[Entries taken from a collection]
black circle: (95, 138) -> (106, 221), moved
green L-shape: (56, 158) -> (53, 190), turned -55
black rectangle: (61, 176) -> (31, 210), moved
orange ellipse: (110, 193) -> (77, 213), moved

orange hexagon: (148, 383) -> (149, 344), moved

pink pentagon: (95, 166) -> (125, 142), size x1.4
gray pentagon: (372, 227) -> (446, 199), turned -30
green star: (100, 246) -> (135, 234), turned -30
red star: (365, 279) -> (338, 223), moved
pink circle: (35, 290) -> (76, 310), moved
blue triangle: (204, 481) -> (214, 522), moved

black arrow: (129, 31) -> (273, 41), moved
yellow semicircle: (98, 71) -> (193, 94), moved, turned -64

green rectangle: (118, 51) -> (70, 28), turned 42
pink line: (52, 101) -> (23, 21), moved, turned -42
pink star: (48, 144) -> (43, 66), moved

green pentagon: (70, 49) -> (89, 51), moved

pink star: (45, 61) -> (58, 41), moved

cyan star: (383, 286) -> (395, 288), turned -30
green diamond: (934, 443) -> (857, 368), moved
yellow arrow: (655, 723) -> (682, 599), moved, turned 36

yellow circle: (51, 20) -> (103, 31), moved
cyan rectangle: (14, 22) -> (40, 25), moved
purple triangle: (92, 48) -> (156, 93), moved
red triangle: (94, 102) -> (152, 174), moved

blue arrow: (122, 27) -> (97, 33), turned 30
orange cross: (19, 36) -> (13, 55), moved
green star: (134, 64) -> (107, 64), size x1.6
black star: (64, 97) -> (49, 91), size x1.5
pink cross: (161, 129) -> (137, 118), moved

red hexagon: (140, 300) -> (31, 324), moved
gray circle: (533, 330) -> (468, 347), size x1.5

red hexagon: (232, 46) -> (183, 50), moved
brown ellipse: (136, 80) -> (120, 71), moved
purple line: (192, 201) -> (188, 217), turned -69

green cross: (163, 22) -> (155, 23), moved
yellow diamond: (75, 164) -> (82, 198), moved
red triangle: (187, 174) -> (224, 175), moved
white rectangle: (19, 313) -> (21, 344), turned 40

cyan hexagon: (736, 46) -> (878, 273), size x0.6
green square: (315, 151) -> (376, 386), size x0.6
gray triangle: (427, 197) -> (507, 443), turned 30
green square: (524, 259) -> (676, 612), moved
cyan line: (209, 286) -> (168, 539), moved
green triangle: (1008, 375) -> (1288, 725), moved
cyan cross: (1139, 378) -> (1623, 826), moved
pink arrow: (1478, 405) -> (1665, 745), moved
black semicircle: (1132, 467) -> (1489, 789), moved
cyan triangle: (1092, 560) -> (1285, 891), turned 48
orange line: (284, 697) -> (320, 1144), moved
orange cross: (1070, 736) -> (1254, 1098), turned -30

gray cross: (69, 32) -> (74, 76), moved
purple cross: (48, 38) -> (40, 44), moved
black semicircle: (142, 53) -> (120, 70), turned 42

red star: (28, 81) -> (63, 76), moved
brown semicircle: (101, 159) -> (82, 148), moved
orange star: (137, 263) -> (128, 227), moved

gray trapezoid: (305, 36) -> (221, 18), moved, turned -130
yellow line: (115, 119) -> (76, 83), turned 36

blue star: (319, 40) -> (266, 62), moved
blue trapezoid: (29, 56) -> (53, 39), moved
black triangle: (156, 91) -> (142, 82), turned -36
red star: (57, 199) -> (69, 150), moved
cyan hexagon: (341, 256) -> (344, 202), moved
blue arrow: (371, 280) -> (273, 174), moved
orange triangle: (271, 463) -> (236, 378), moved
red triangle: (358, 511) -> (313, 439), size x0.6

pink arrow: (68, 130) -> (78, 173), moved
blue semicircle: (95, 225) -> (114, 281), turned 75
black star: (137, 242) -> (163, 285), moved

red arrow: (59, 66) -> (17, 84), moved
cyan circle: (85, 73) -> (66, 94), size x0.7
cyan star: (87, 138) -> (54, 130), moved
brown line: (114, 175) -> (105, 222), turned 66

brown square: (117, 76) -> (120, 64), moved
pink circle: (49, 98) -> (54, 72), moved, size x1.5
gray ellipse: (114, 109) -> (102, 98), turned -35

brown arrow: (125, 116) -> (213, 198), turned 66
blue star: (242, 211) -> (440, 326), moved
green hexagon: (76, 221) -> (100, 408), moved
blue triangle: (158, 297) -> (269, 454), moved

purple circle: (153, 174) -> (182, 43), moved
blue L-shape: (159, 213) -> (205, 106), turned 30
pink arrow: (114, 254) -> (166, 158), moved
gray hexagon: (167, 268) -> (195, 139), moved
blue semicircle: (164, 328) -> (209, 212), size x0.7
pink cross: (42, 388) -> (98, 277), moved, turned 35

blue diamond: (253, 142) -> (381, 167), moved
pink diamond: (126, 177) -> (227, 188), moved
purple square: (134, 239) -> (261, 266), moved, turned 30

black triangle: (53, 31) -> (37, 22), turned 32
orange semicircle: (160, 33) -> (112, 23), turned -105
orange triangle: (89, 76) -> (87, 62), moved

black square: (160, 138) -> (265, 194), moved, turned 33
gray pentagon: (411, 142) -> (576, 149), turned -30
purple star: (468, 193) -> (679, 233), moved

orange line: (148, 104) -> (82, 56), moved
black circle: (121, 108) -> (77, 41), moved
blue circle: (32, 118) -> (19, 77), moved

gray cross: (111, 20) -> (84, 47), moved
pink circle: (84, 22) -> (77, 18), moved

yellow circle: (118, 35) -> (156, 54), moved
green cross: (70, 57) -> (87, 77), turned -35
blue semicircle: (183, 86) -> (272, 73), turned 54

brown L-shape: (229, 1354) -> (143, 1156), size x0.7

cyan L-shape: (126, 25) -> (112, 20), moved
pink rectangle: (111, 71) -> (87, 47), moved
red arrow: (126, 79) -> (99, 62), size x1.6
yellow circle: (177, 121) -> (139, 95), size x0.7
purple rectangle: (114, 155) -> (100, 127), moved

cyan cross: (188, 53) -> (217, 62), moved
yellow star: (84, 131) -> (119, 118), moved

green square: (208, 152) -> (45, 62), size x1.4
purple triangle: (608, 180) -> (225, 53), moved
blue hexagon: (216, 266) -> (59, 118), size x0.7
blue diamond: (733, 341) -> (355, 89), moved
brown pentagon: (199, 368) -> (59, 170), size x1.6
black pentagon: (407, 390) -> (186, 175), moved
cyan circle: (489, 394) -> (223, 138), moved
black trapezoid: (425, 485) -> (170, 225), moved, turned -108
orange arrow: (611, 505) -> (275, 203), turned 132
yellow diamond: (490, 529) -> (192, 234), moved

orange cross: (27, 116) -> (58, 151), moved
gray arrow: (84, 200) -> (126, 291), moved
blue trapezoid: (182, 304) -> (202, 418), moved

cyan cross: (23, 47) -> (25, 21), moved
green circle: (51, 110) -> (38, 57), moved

Task objective.
Above are the records; print exactly the lines from the line with "black arrow: (129, 31) -> (273, 41), moved" to the line with "cyan line: (209, 286) -> (168, 539), moved", including both, and nothing else.

Response to this task.
black arrow: (129, 31) -> (273, 41), moved
yellow semicircle: (98, 71) -> (193, 94), moved, turned -64

green rectangle: (118, 51) -> (70, 28), turned 42
pink line: (52, 101) -> (23, 21), moved, turned -42
pink star: (48, 144) -> (43, 66), moved

green pentagon: (70, 49) -> (89, 51), moved

pink star: (45, 61) -> (58, 41), moved

cyan star: (383, 286) -> (395, 288), turned -30
green diamond: (934, 443) -> (857, 368), moved
yellow arrow: (655, 723) -> (682, 599), moved, turned 36

yellow circle: (51, 20) -> (103, 31), moved
cyan rectangle: (14, 22) -> (40, 25), moved
purple triangle: (92, 48) -> (156, 93), moved
red triangle: (94, 102) -> (152, 174), moved

blue arrow: (122, 27) -> (97, 33), turned 30
orange cross: (19, 36) -> (13, 55), moved
green star: (134, 64) -> (107, 64), size x1.6
black star: (64, 97) -> (49, 91), size x1.5
pink cross: (161, 129) -> (137, 118), moved

red hexagon: (140, 300) -> (31, 324), moved
gray circle: (533, 330) -> (468, 347), size x1.5

red hexagon: (232, 46) -> (183, 50), moved
brown ellipse: (136, 80) -> (120, 71), moved
purple line: (192, 201) -> (188, 217), turned -69

green cross: (163, 22) -> (155, 23), moved
yellow diamond: (75, 164) -> (82, 198), moved
red triangle: (187, 174) -> (224, 175), moved
white rectangle: (19, 313) -> (21, 344), turned 40

cyan hexagon: (736, 46) -> (878, 273), size x0.6
green square: (315, 151) -> (376, 386), size x0.6
gray triangle: (427, 197) -> (507, 443), turned 30
green square: (524, 259) -> (676, 612), moved
cyan line: (209, 286) -> (168, 539), moved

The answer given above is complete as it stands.